▶ _INSTRUCTIONS FOR THE TASK_:
Using the material below, repeat exactly the lines from the one with "ENC3 pin CLK: SCL -> A1" through the one with "TOF: VL6180X -> VL53L1X", ends included, without any images.
------------------------------------------------------------
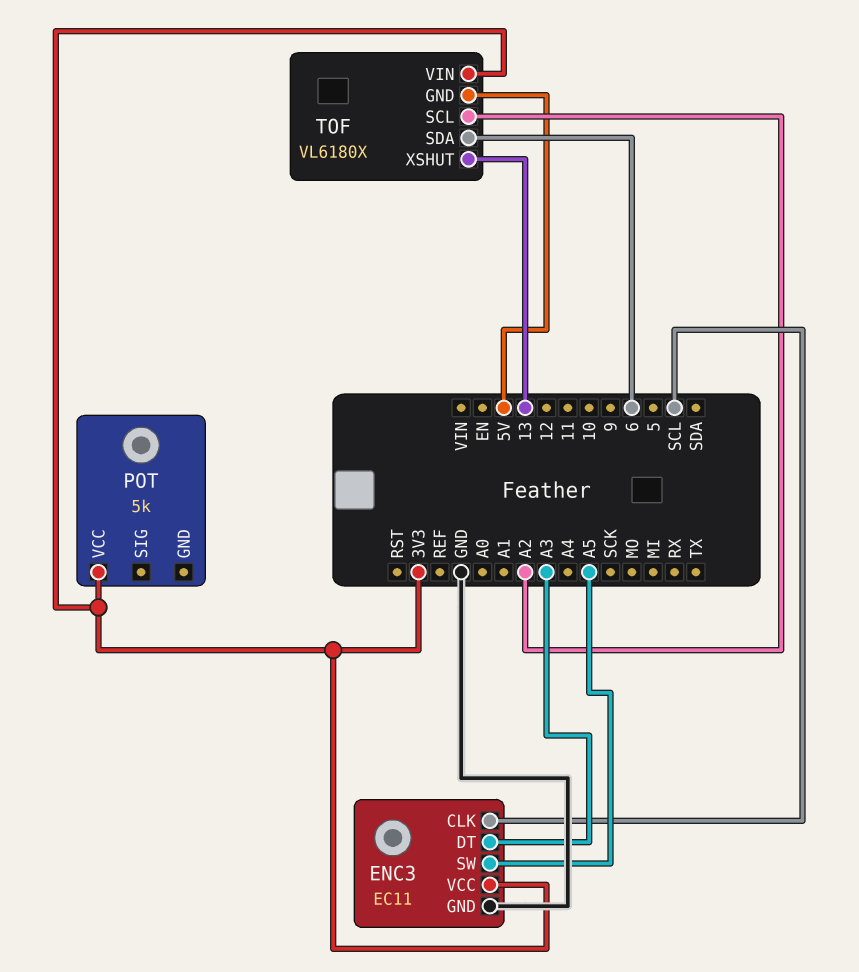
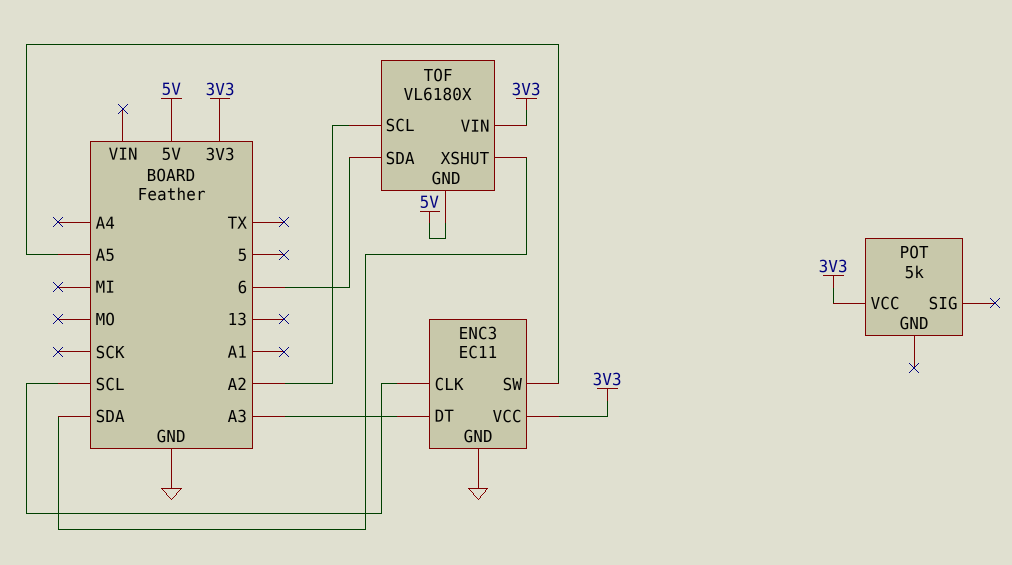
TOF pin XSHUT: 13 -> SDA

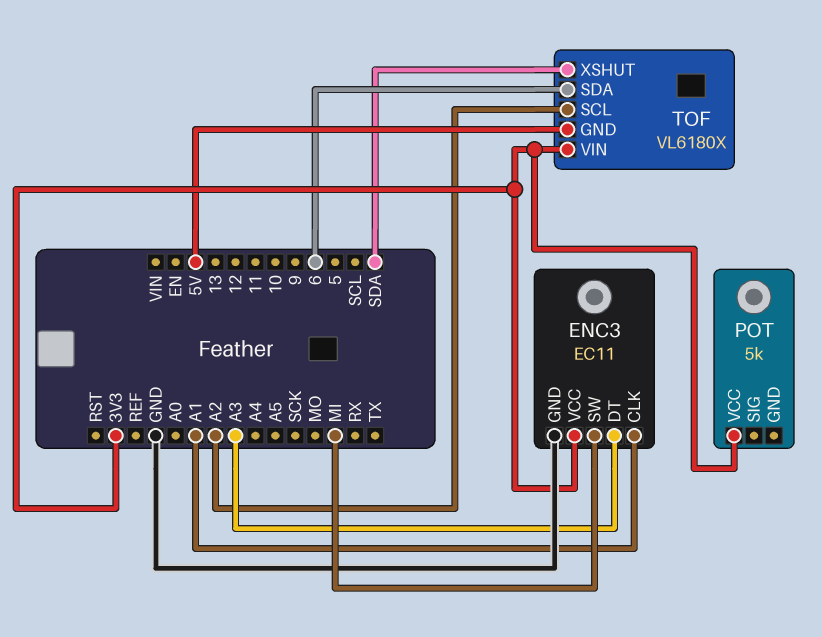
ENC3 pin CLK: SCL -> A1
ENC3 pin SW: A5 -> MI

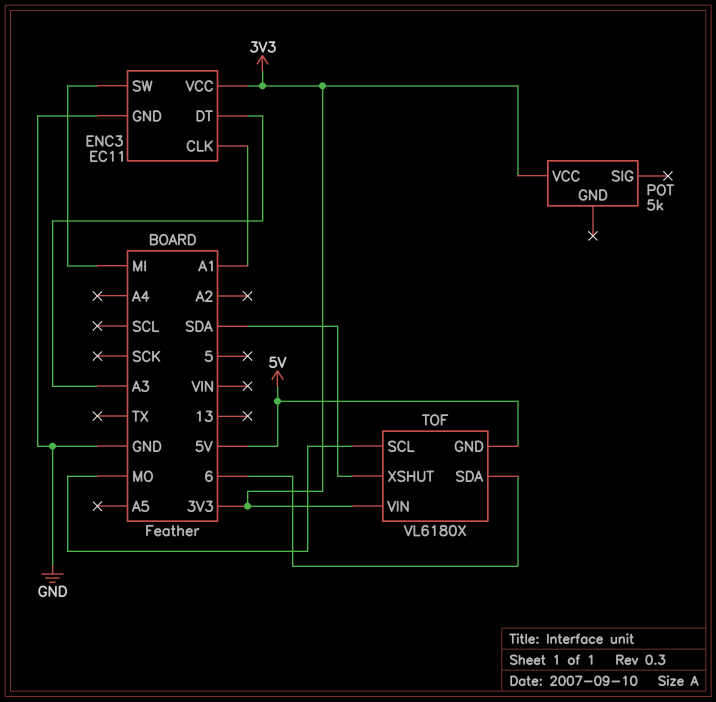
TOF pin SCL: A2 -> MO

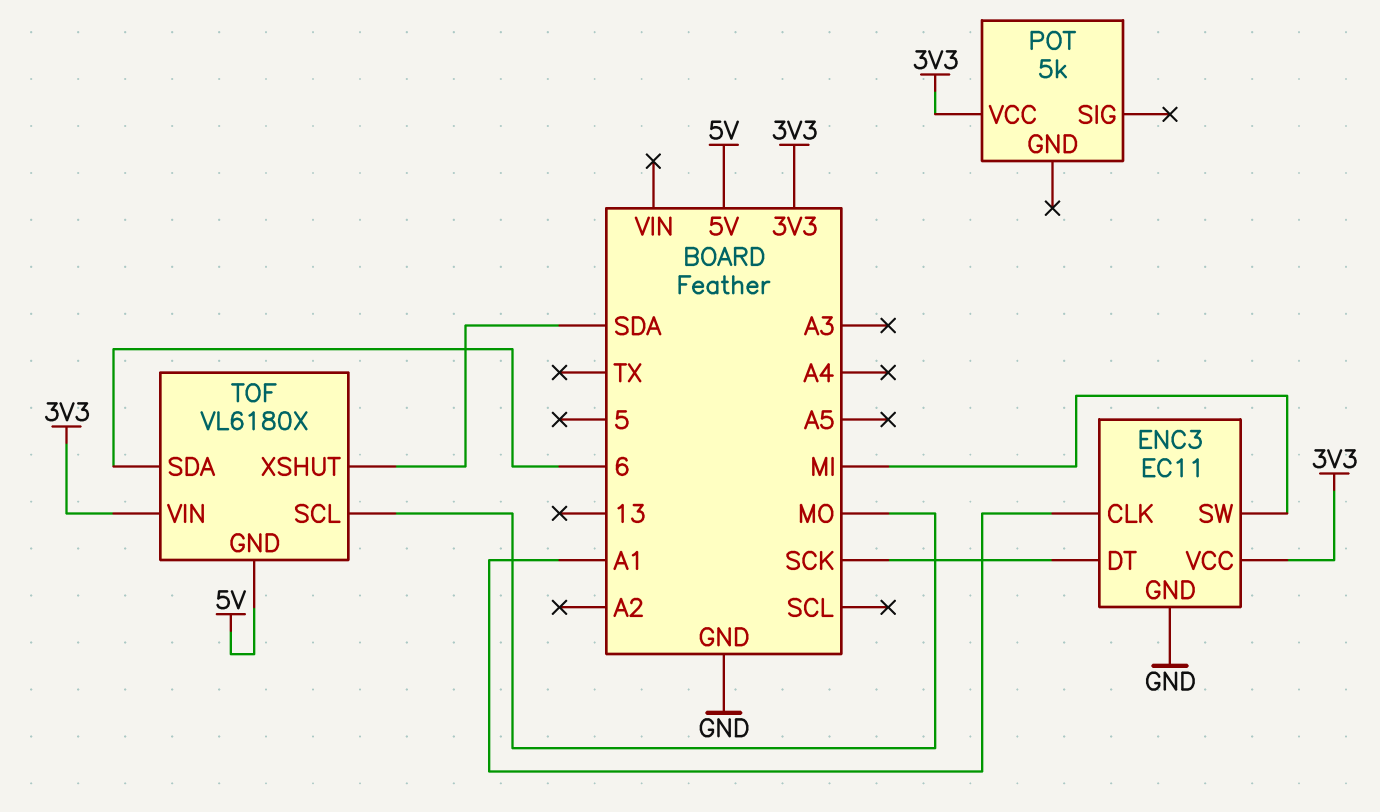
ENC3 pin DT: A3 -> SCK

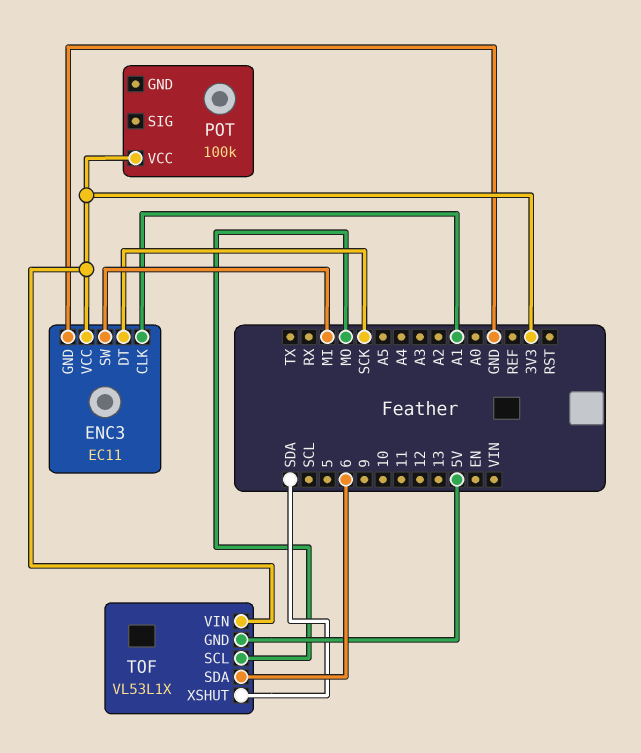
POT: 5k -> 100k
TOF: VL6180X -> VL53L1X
------------------------------------------------------------
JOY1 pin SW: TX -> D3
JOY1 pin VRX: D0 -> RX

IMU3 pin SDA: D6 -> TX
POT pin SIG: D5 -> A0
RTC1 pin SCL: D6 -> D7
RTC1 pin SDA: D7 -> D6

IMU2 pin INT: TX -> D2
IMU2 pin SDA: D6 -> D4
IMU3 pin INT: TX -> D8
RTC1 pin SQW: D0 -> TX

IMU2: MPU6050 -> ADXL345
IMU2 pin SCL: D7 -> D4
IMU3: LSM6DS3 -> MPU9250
------------------------------------------------------------
▶ _ANSWER SPACE_:
ENC3 pin CLK: SCL -> A1
ENC3 pin SW: A5 -> MI

TOF pin SCL: A2 -> MO

ENC3 pin DT: A3 -> SCK

POT: 5k -> 100k
TOF: VL6180X -> VL53L1X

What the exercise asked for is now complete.